EXERCISE DIRECTIONS | Could you write out the records below exactly as they appear, leaving out any pictures?

THE DATA |
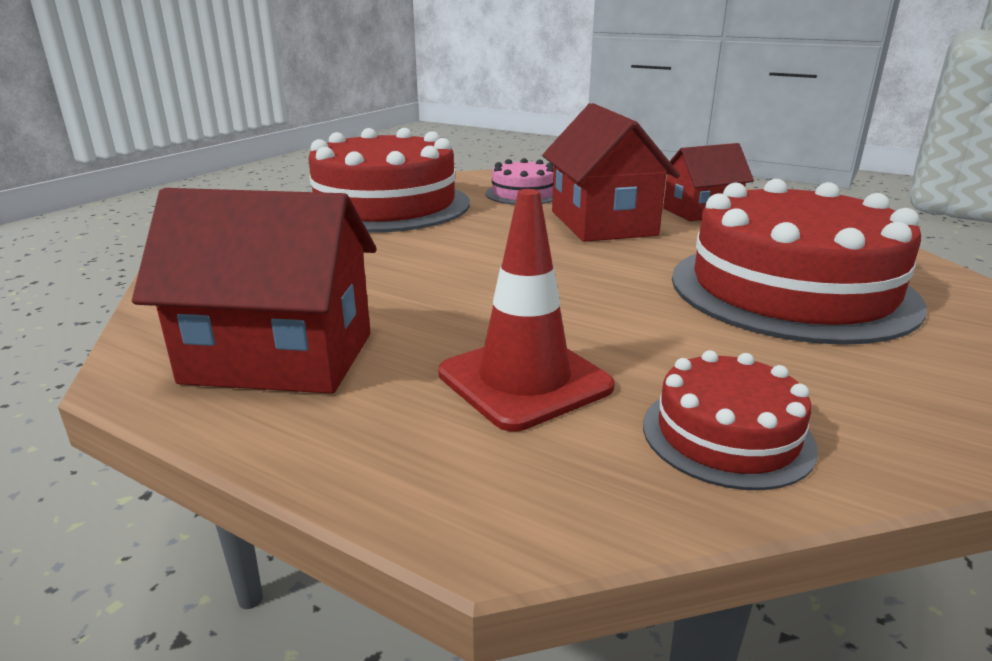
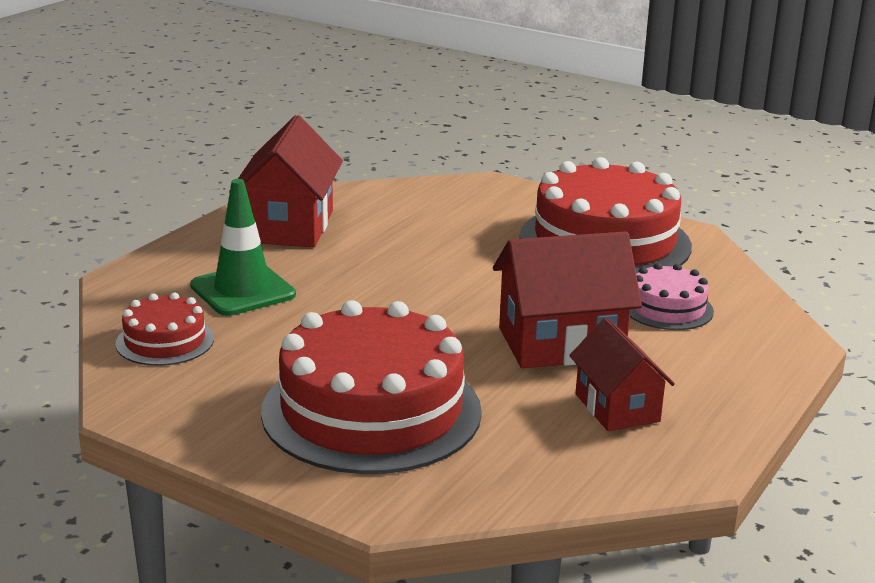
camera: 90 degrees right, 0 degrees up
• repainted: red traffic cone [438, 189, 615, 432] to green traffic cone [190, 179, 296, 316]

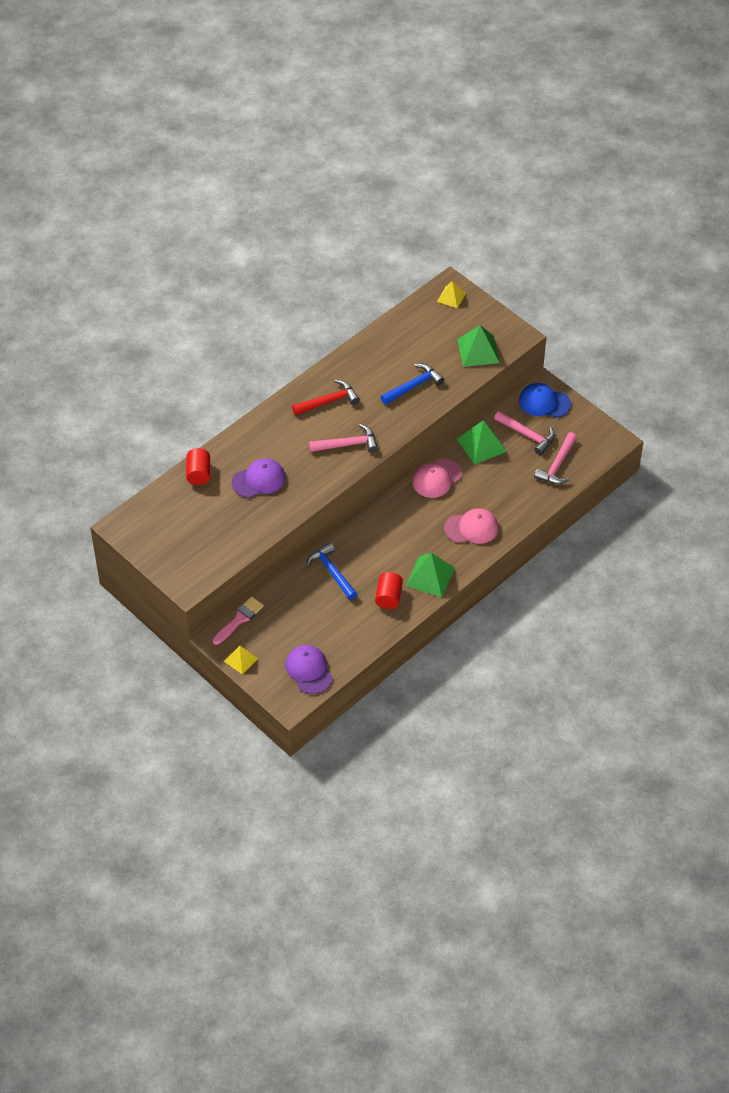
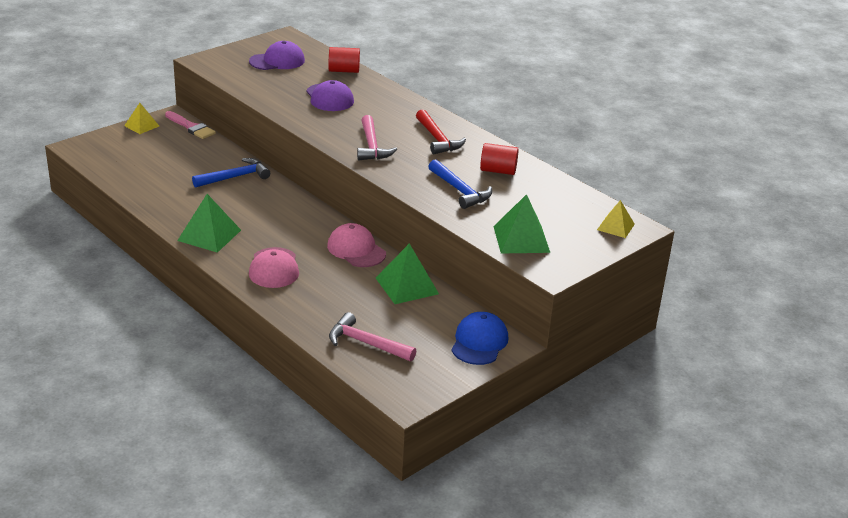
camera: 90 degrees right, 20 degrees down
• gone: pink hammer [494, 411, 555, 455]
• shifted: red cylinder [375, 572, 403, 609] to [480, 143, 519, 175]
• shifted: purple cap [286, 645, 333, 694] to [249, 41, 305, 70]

SOLUTION |
camera: 90 degrees right, 0 degrees up
• repainted: red traffic cone [438, 189, 615, 432] to green traffic cone [190, 179, 296, 316]

camera: 90 degrees right, 20 degrees down
• gone: pink hammer [494, 411, 555, 455]
• shifted: red cylinder [375, 572, 403, 609] to [480, 143, 519, 175]
• shifted: purple cap [286, 645, 333, 694] to [249, 41, 305, 70]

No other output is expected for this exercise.